* _Work order_
From the data that follows, print exactly the lines starting at the one containing "missing: black_flashlight (305,259)" and ending at the one containing "camera: 75 degrees right, 10 degrees up"; include both of them and nothing more.

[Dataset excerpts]
- - - -

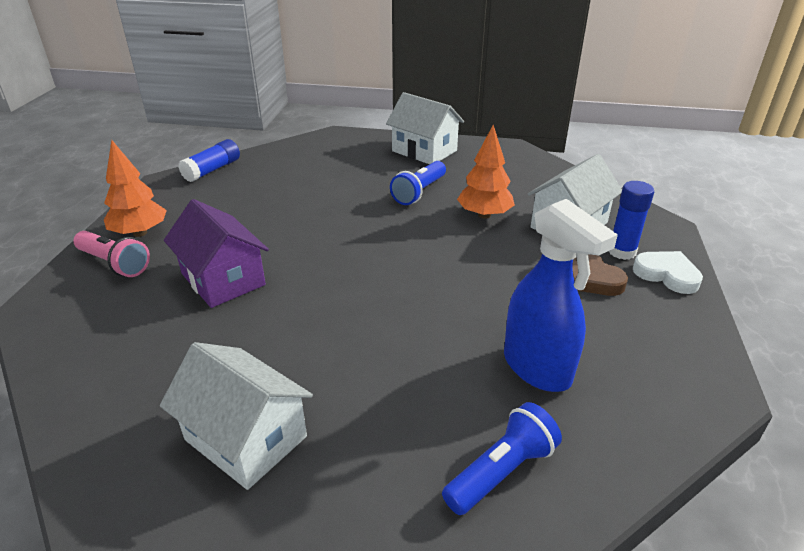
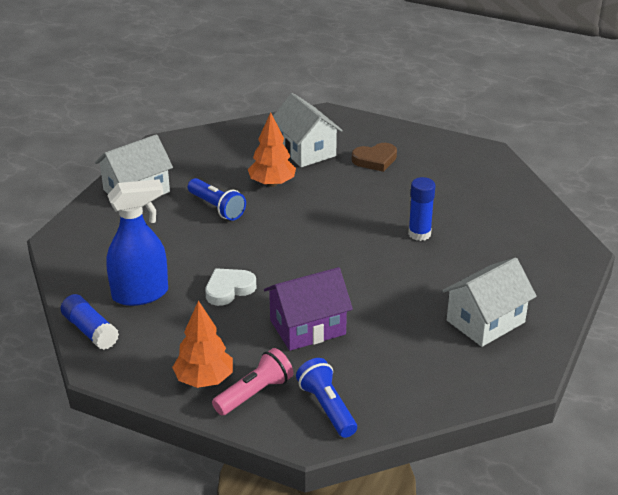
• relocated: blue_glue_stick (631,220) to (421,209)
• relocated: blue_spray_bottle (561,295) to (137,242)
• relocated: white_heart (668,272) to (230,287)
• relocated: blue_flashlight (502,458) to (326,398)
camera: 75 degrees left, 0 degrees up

- - - -

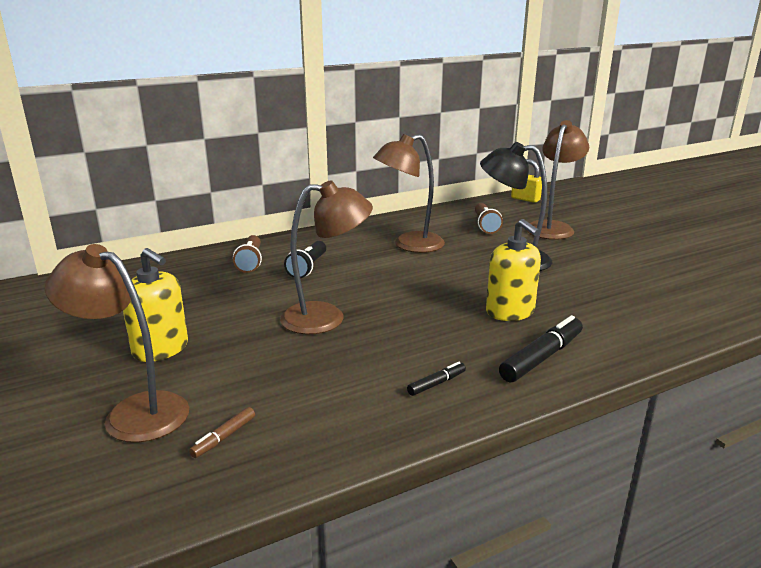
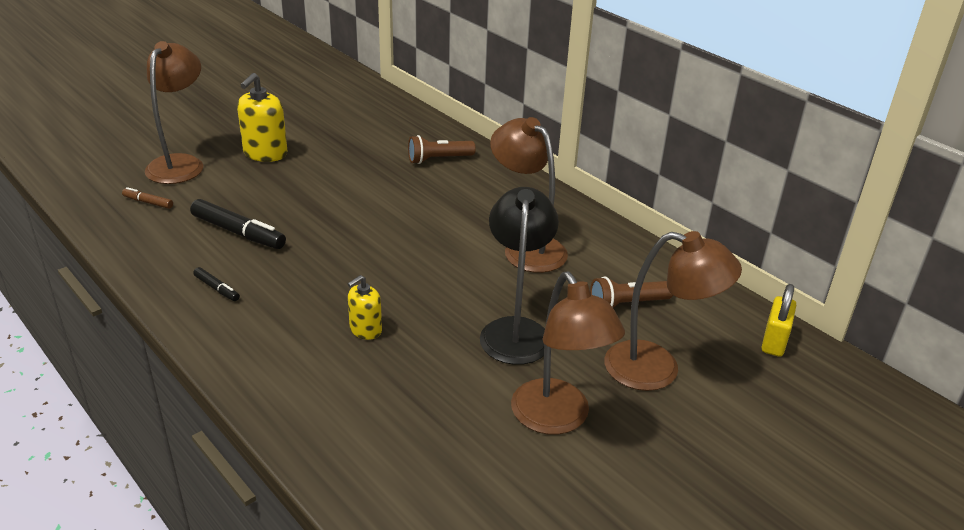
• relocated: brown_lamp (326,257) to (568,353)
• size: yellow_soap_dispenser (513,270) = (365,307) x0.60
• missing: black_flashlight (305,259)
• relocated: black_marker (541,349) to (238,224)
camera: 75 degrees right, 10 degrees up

- - - -

* _Result of this exercise_
• missing: black_flashlight (305,259)
• relocated: black_marker (541,349) to (238,224)
camera: 75 degrees right, 10 degrees up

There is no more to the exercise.